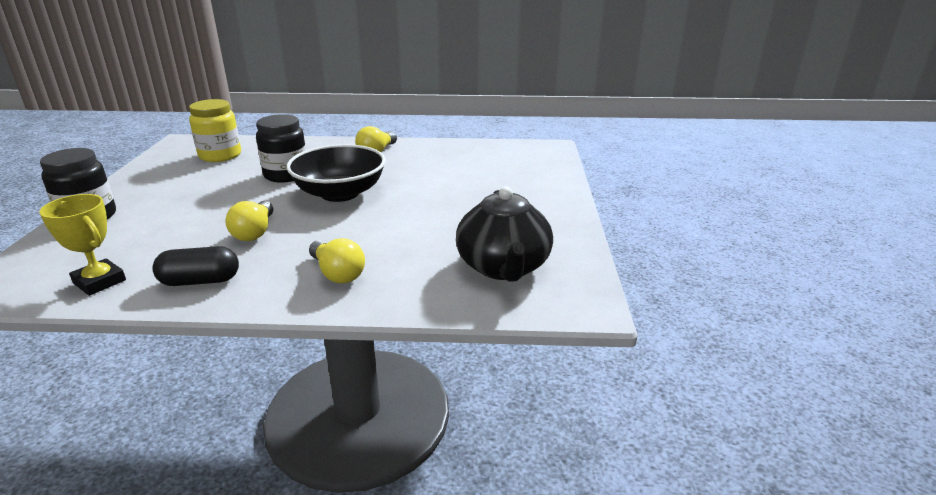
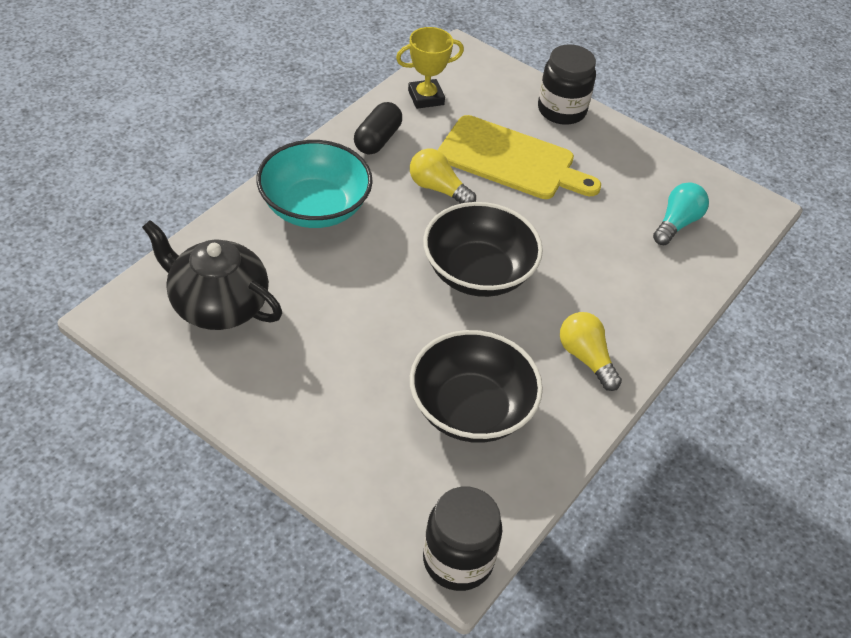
camera: 120 degrees right, 20 degrees up
(186, 217) = (511, 160): none -> yellow cutting board
(220, 155) = (677, 223): yellow jar -> turquoise light bulb
(286, 175) = (568, 253): black jar -> black jar (458, 560)
(337, 273) = (314, 207): yellow light bulb -> turquoise bowl
(457, 166) = (471, 409): none -> black bowl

DIRECTIONS
Only the lines from the one containing "(286, 175) = (568, 253): black" through the end of the material should be copied, exactly as they stand; please keep both ends.

RESULT OF THE EXERCISE
(286, 175) = (568, 253): black jar -> black jar (458, 560)
(337, 273) = (314, 207): yellow light bulb -> turquoise bowl
(457, 166) = (471, 409): none -> black bowl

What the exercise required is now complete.